● **Work instructions**: Look below for the line that contains "pink box: 4 -> 3", then copy it and each following line exactly, through and including the line that contains "turquoise pencil: 1 -> 2".

┄┄┄┄┄┄┄┄┄┄

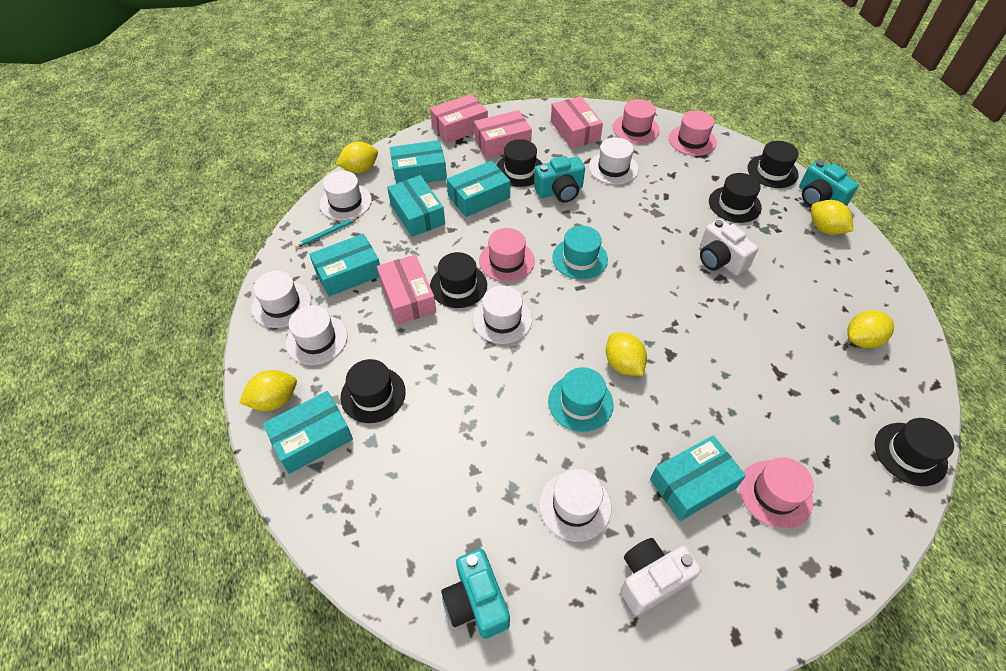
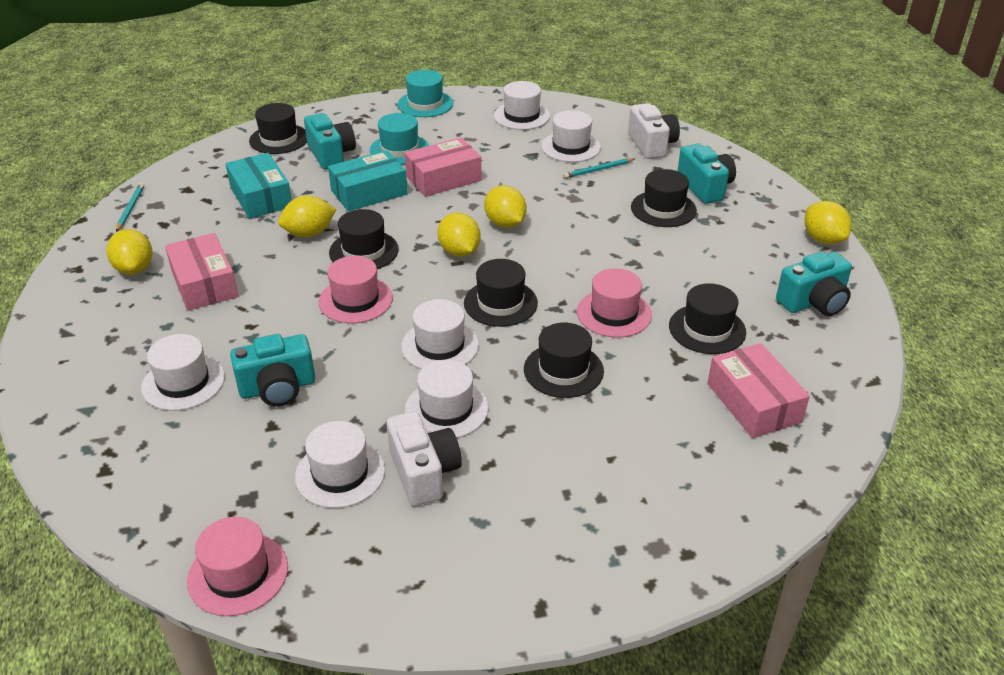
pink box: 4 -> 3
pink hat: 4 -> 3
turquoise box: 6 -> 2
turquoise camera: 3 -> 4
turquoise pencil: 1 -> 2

┄┄┄┄┄┄┄┄┄┄

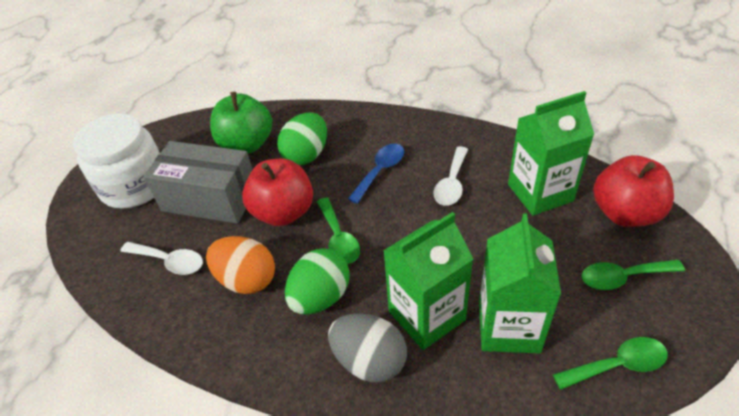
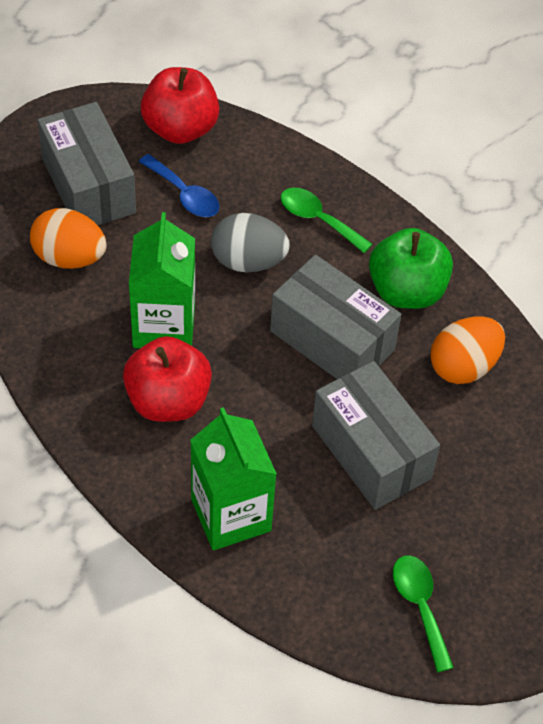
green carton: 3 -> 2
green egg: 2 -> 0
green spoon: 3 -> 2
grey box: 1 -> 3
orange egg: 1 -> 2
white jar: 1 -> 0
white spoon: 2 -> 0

┄┄┄┄┄┄┄┄┄┄

● **Task response**:
pink box: 4 -> 3
pink hat: 4 -> 3
turquoise box: 6 -> 2
turquoise camera: 3 -> 4
turquoise pencil: 1 -> 2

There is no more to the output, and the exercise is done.